-- TASK TO COMPLETE --
The answer should hold nothing but the lines from the one with "(354, 233) = (286, 381): pink" through the end of the listing below, each exactly as written.

-- DATASET EXTRACT --
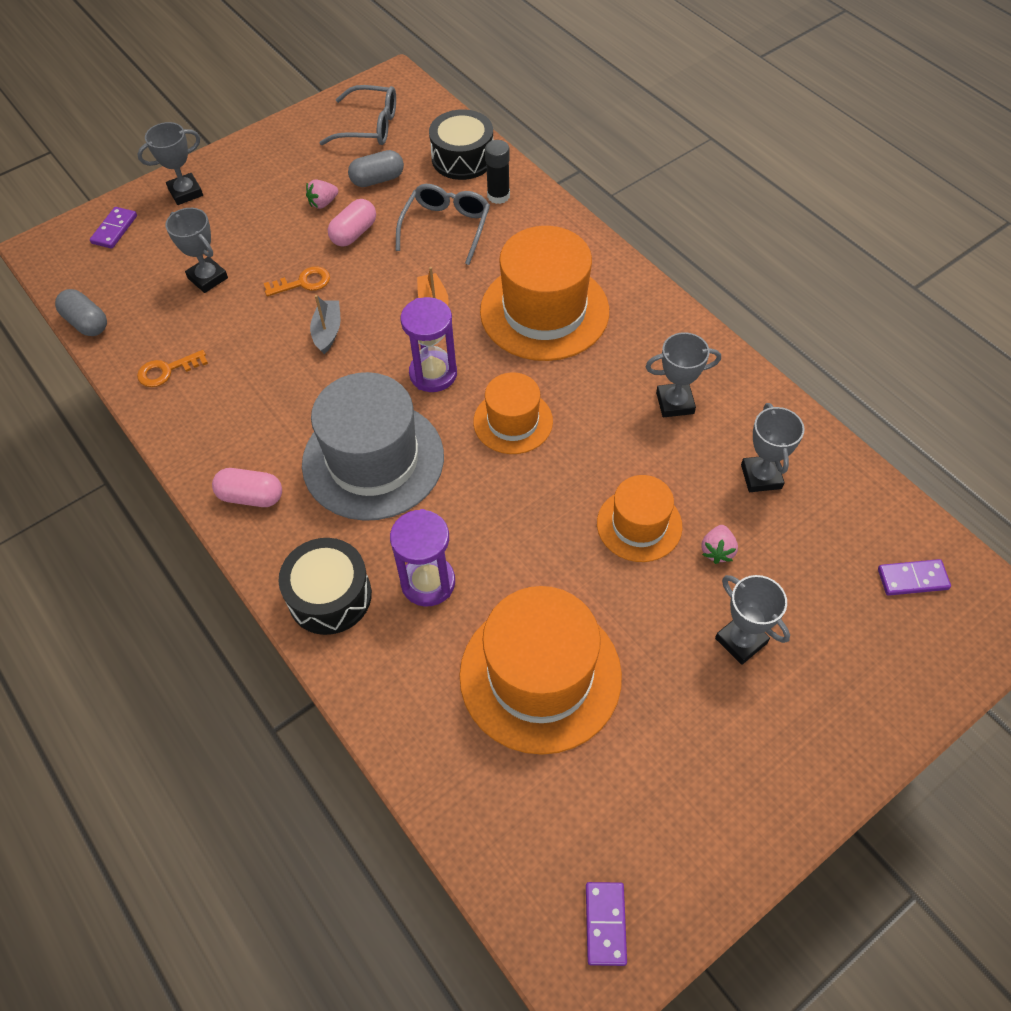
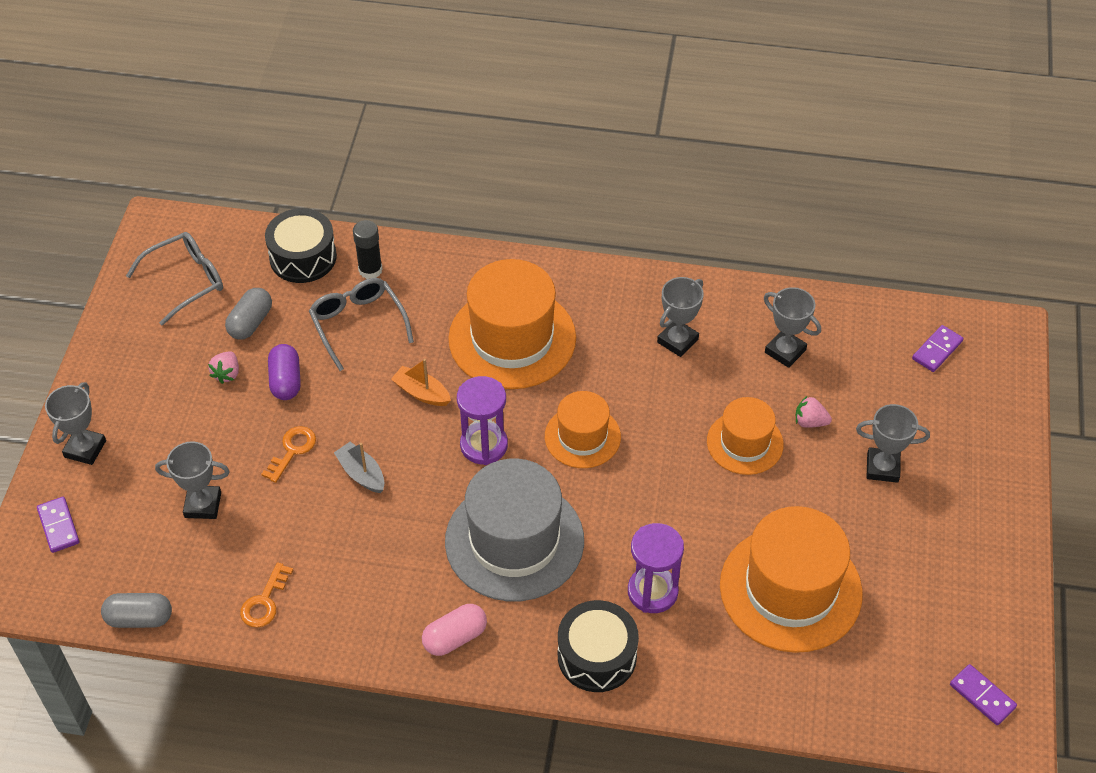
camera: 45 degrees left, 5 degrees down
(354, 233) = (286, 381): pink capsule -> purple capsule
(717, 551) = (810, 422): pink strawberry -> pink strawberry turned 135 degrees clockwise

-- RESULT BELOW --
(354, 233) = (286, 381): pink capsule -> purple capsule
(717, 551) = (810, 422): pink strawberry -> pink strawberry turned 135 degrees clockwise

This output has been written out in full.